[Data records]
►
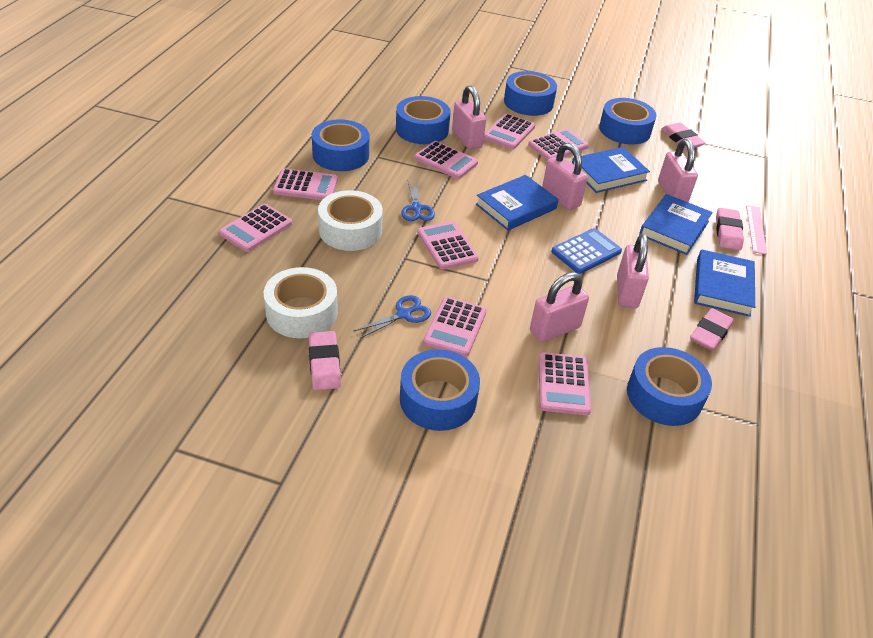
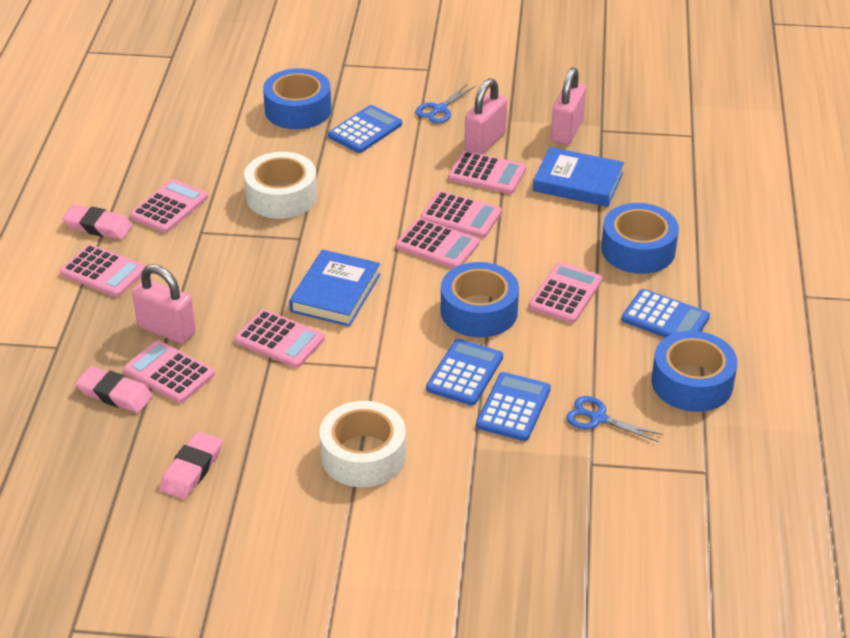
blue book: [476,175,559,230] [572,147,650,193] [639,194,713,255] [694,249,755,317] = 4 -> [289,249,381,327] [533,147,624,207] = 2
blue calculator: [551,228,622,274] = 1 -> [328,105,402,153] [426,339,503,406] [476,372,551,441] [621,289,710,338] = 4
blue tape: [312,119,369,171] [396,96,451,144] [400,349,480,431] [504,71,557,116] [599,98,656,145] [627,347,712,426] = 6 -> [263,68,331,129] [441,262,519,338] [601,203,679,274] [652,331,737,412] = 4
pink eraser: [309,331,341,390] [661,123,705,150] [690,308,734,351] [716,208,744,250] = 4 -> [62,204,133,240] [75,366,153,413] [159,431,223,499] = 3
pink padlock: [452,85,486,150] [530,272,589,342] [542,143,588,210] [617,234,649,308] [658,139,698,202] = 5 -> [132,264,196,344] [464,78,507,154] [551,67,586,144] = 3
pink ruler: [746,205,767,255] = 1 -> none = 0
◄
▸ **TRY IT**
Your response should contain each line of the entries above that holds the string "pink".

▸ **PROBLEM SOLUTION**
pink eraser: [309,331,341,390] [661,123,705,150] [690,308,734,351] [716,208,744,250] = 4 -> [62,204,133,240] [75,366,153,413] [159,431,223,499] = 3
pink padlock: [452,85,486,150] [530,272,589,342] [542,143,588,210] [617,234,649,308] [658,139,698,202] = 5 -> [132,264,196,344] [464,78,507,154] [551,67,586,144] = 3
pink ruler: [746,205,767,255] = 1 -> none = 0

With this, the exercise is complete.